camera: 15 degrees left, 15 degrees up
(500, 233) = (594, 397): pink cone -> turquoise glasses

● ● ● ● ● ● ●

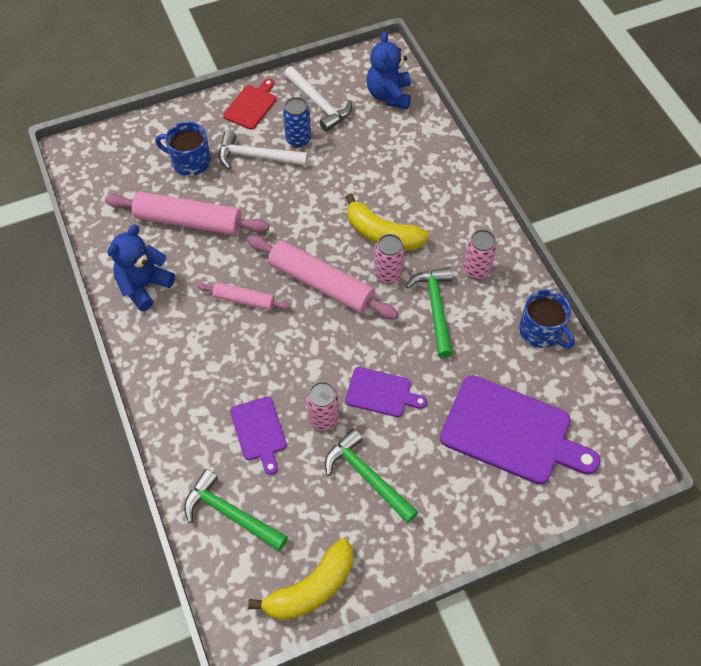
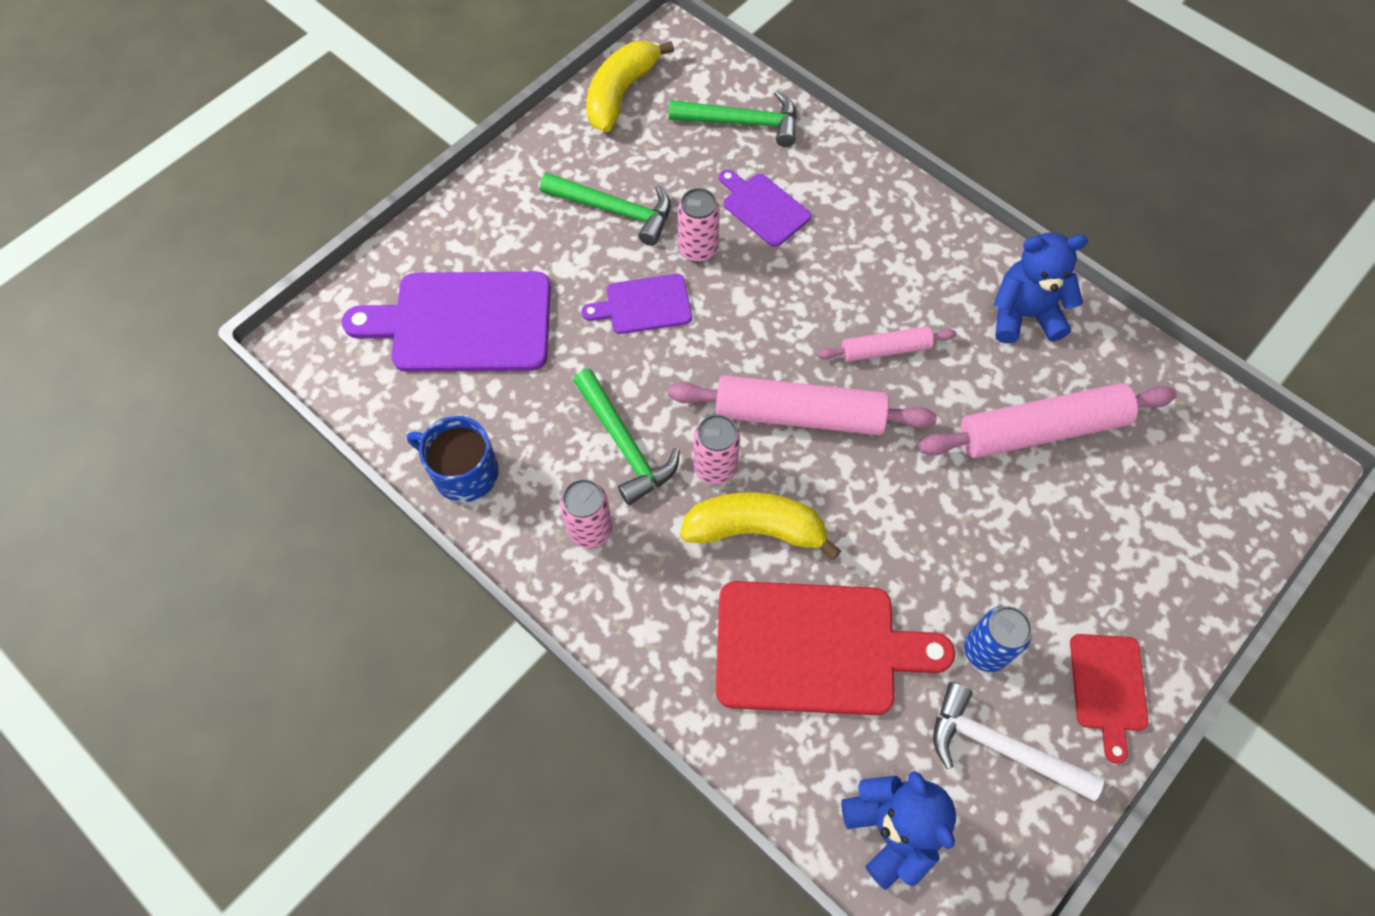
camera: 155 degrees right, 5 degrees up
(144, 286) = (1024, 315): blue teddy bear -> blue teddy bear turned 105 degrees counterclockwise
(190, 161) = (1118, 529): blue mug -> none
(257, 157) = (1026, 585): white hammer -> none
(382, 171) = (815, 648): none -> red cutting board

● ● ● ● ● ● ●

Task to carry out: Could you set down, exactly as written, the lines above between the one holding "camera: 15 degrees left, 15 degrees up" and the one holding "(500, 233) = (594, 397): pink", inclusive, and nothing more?

Expected answer:
camera: 15 degrees left, 15 degrees up
(500, 233) = (594, 397): pink cone -> turquoise glasses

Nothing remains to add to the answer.